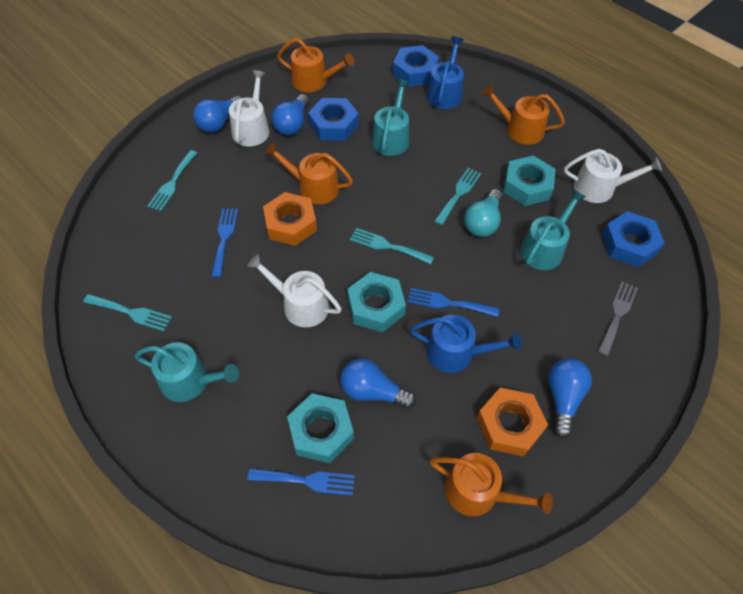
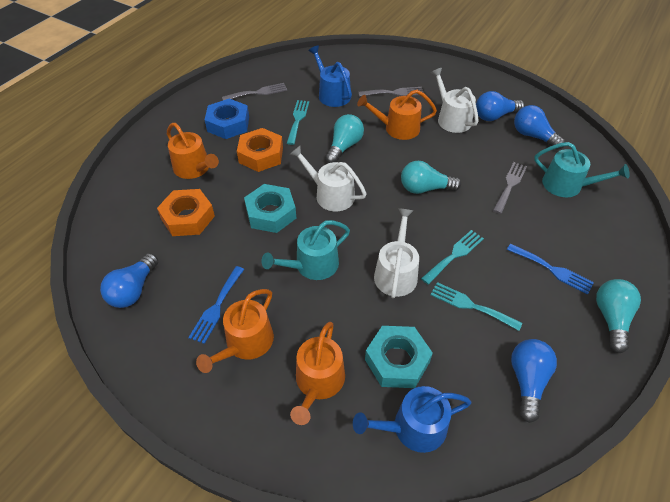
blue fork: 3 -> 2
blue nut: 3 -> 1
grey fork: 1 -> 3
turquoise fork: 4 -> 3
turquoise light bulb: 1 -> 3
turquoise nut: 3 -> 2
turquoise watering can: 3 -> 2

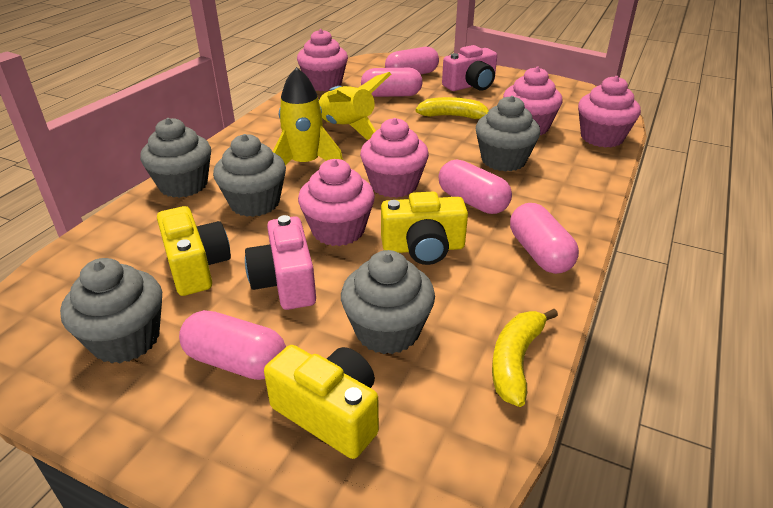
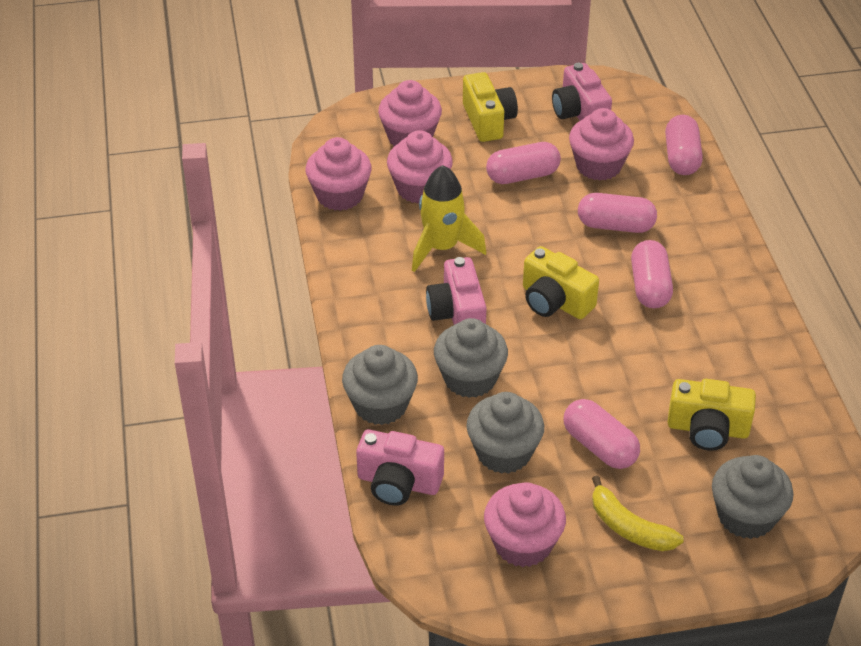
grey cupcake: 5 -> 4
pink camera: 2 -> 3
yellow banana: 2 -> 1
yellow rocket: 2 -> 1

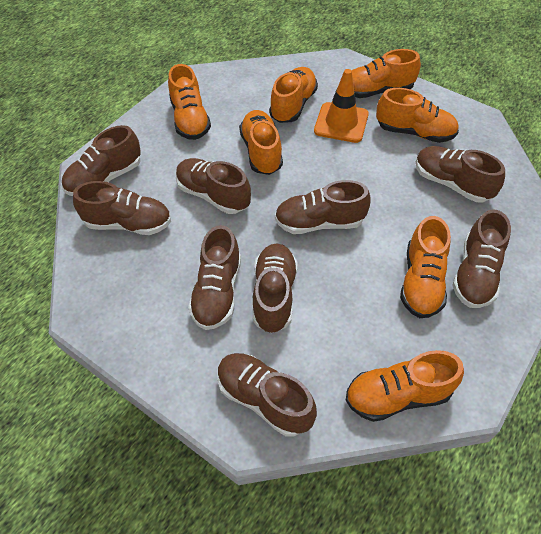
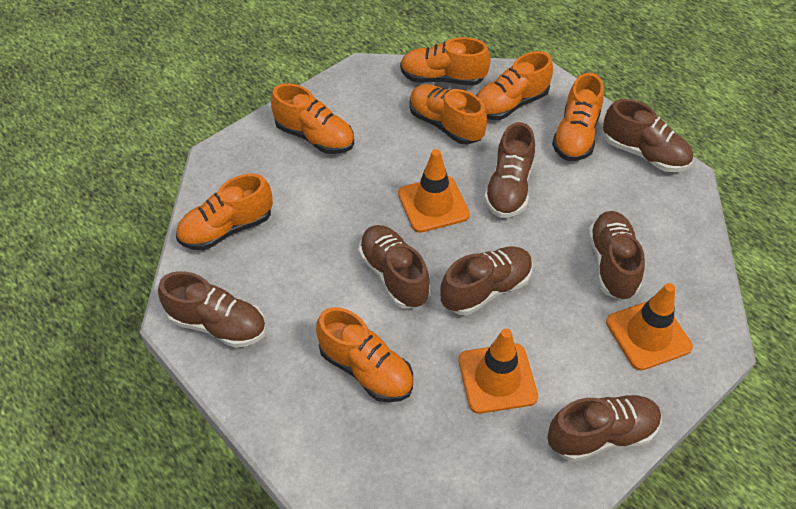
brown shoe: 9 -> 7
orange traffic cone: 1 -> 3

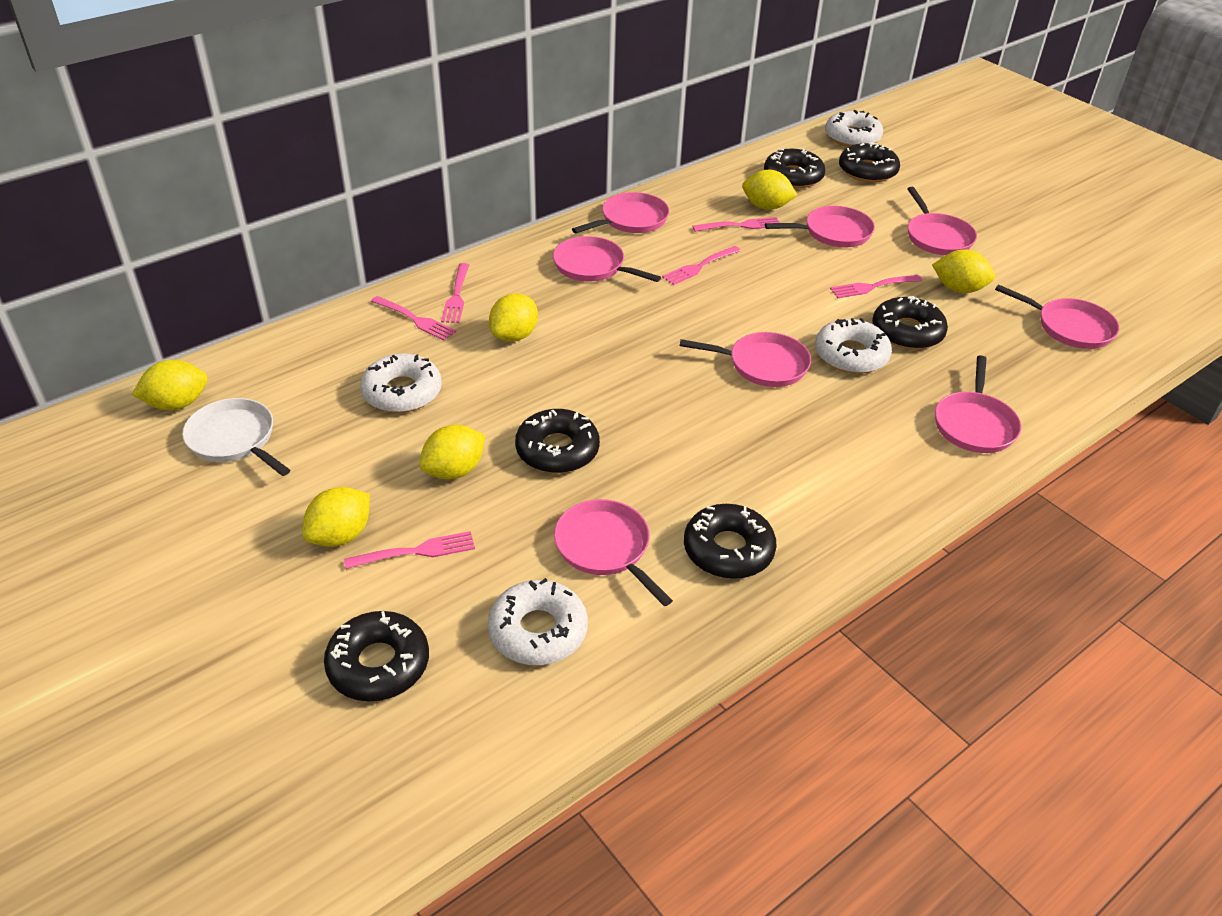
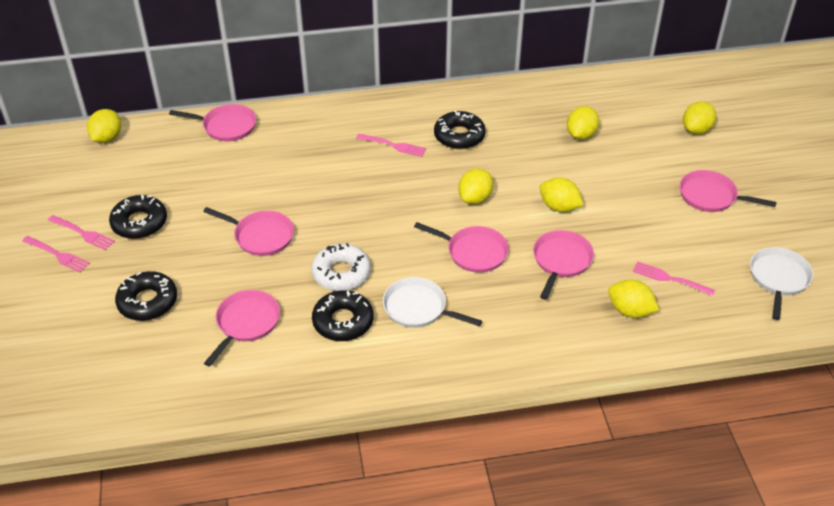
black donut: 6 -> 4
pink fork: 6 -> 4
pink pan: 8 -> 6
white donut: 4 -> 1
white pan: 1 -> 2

> **Work order**
Exact copy required, pictures excluded: the lines from the one holding "grey fork: 1 -> 3" through the last line of the data, both ends included.

> **Expected answer**
grey fork: 1 -> 3
turquoise fork: 4 -> 3
turquoise light bulb: 1 -> 3
turquoise nut: 3 -> 2
turquoise watering can: 3 -> 2

grey cupcake: 5 -> 4
pink camera: 2 -> 3
yellow banana: 2 -> 1
yellow rocket: 2 -> 1

brown shoe: 9 -> 7
orange traffic cone: 1 -> 3

black donut: 6 -> 4
pink fork: 6 -> 4
pink pan: 8 -> 6
white donut: 4 -> 1
white pan: 1 -> 2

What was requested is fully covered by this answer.